→ **To do**:
List every line in this data where the string "plus" occurs.

→ **Record extracts**:

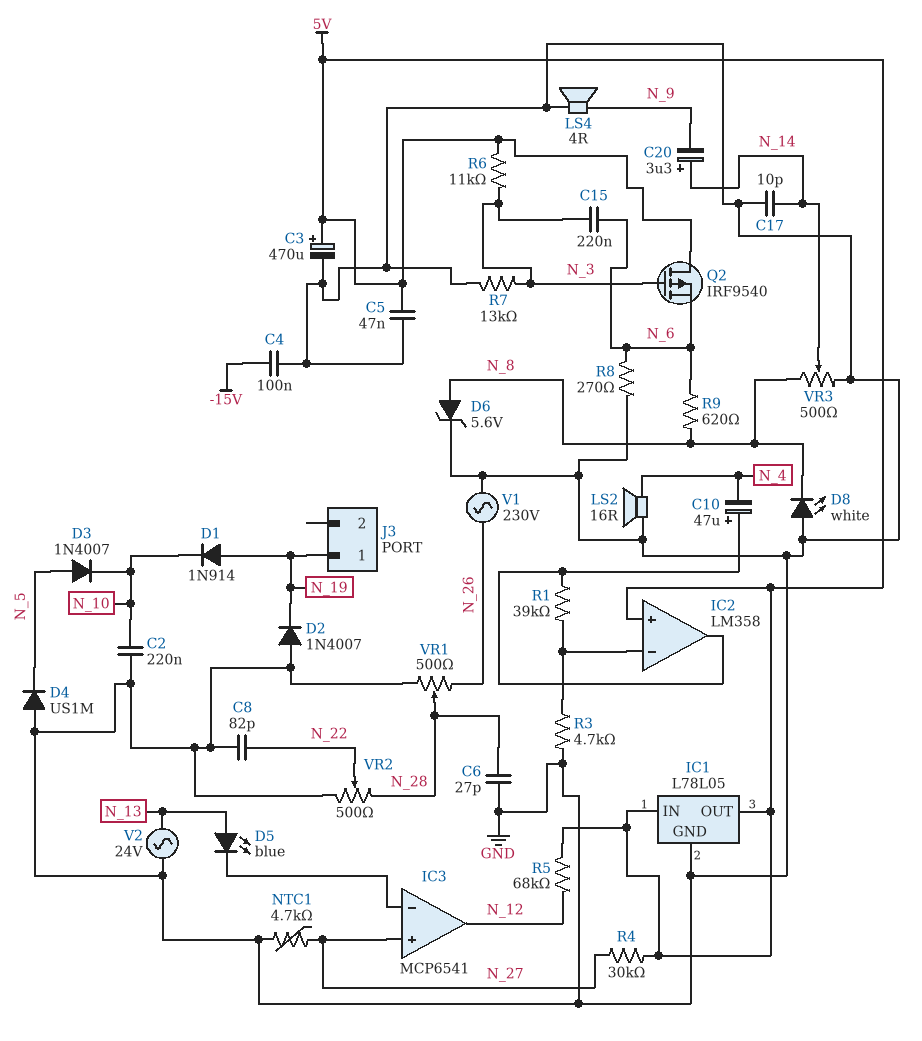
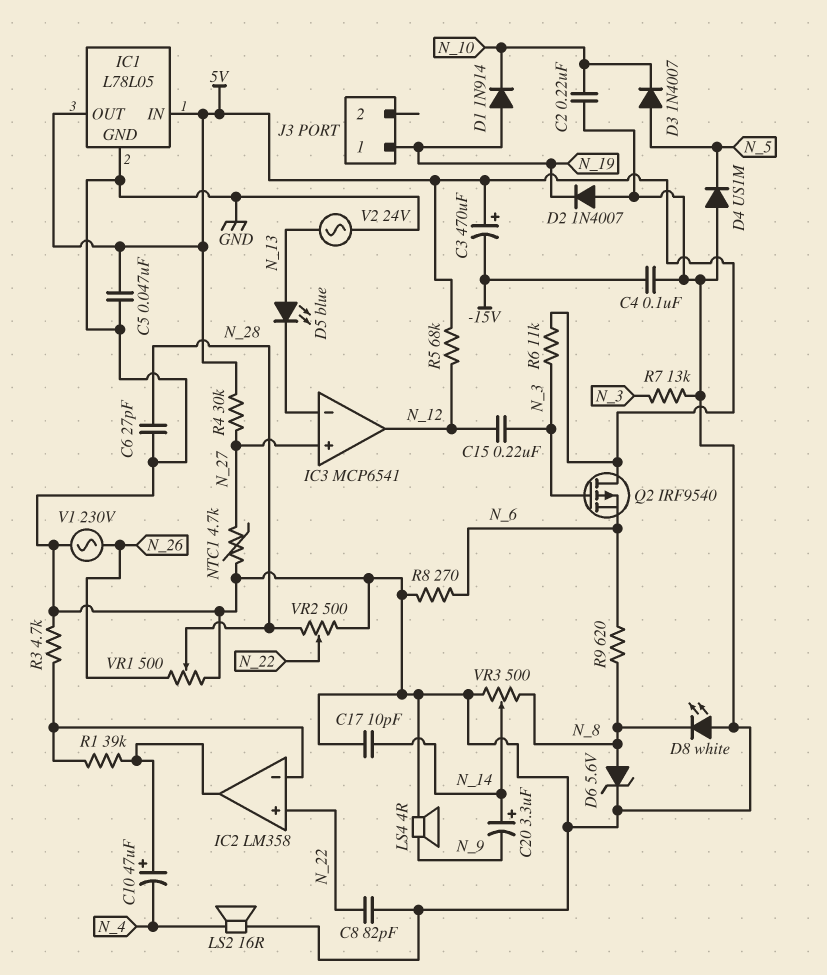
C3: 470uF (plus 5V, minus GND) -> 470uF (plus 5V, minus -15V)
C15: 220nF (N_3, N_6) -> 220nF (N_3, N_12)
IC2 pin in+: 5V -> N_22

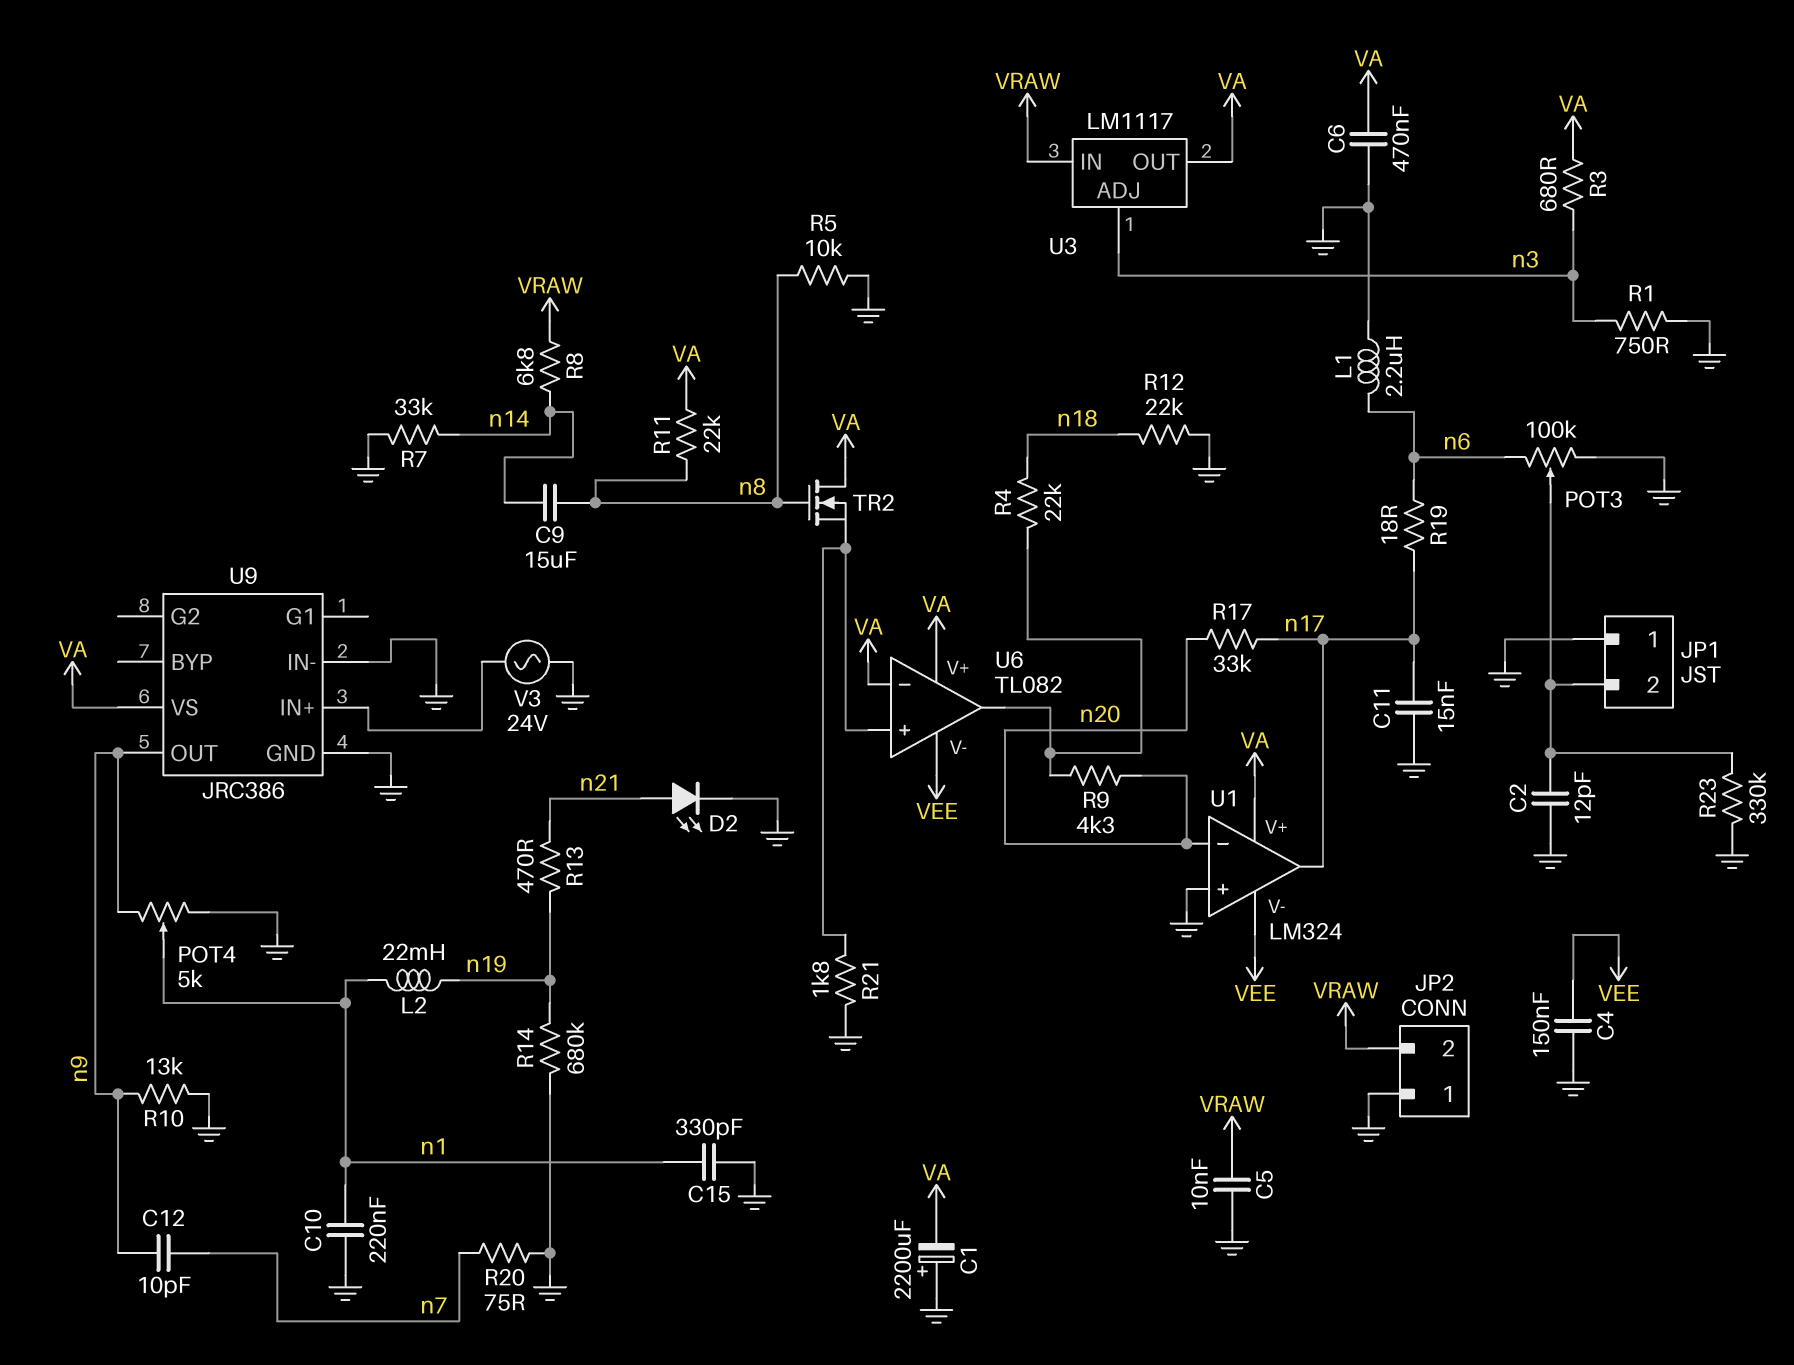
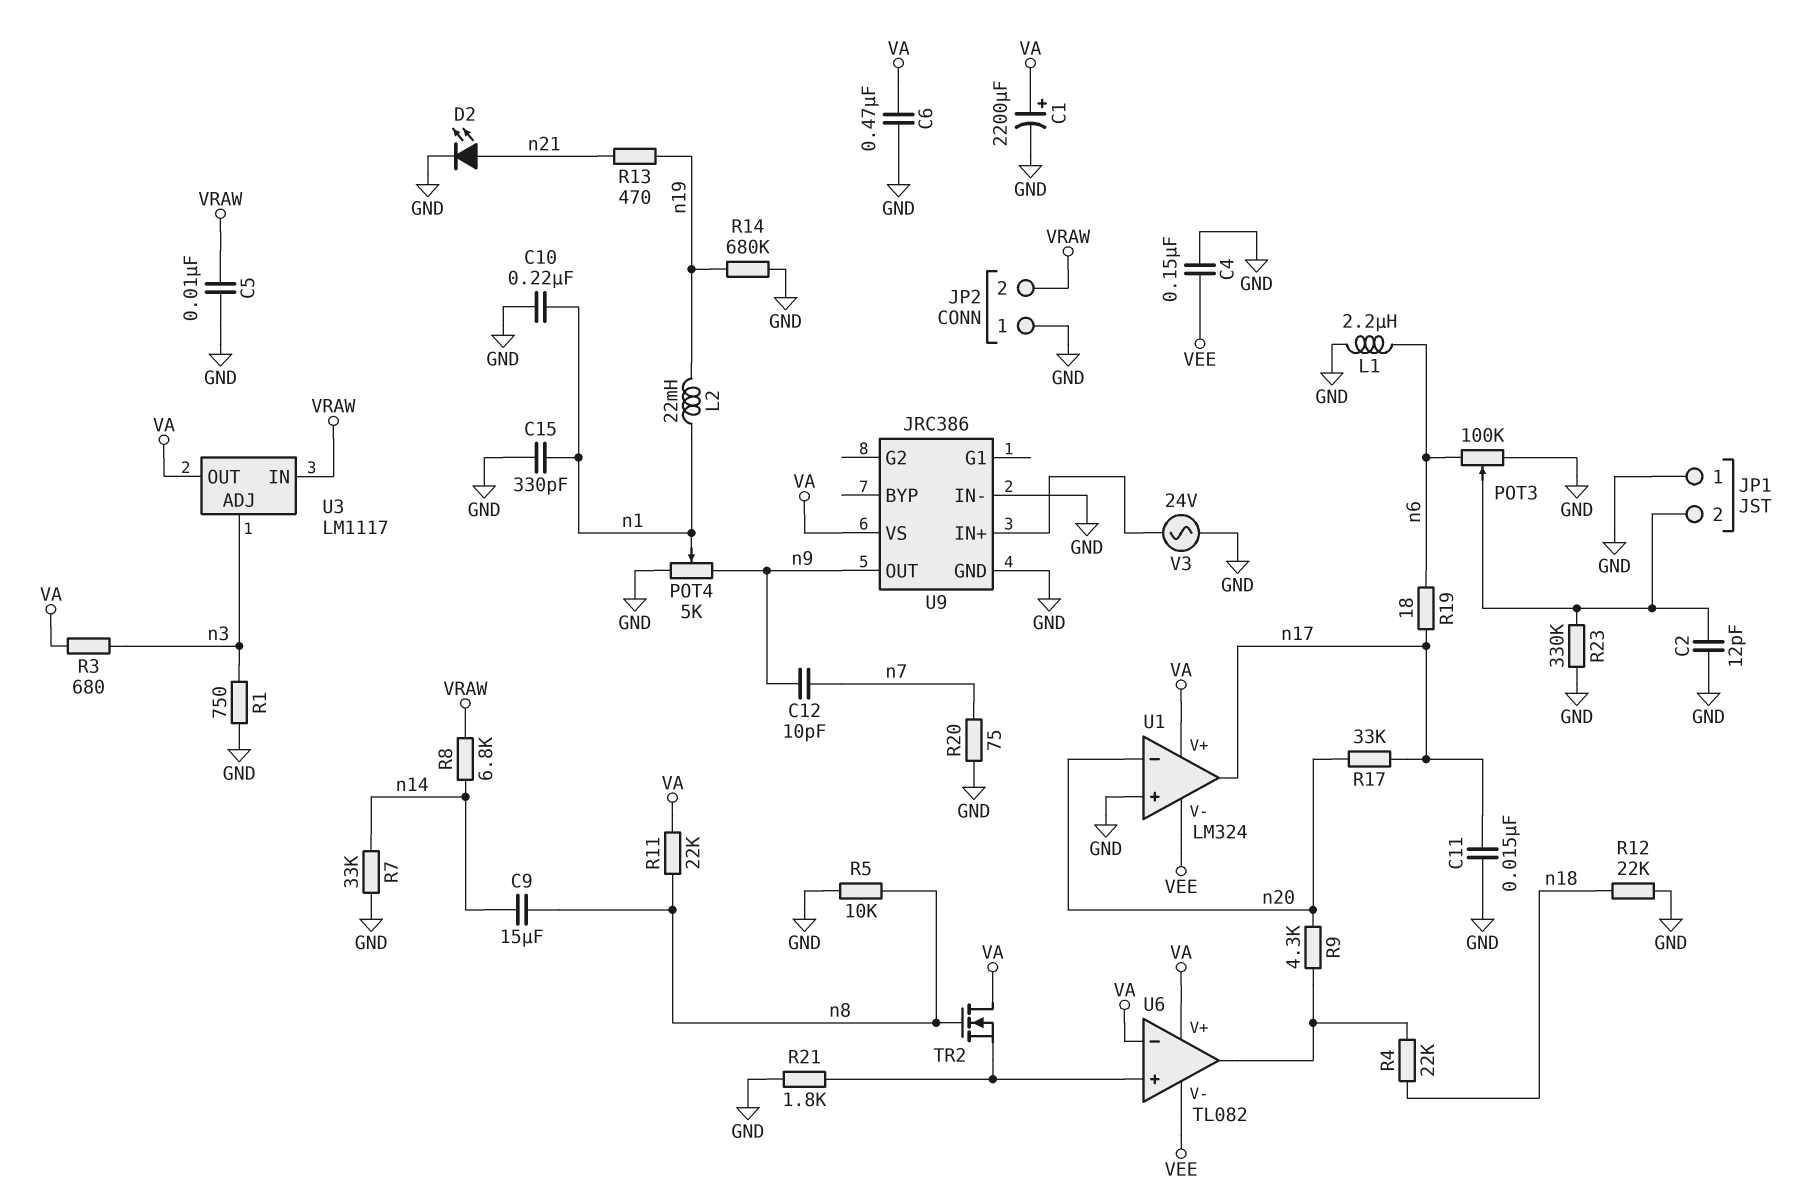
C1: 2200uF (plus GND, minus VA) -> 2200uF (plus VA, minus GND)
R10: 13k (GND, n9) -> none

→ **Task output**:
C3: 470uF (plus 5V, minus GND) -> 470uF (plus 5V, minus -15V)
C1: 2200uF (plus GND, minus VA) -> 2200uF (plus VA, minus GND)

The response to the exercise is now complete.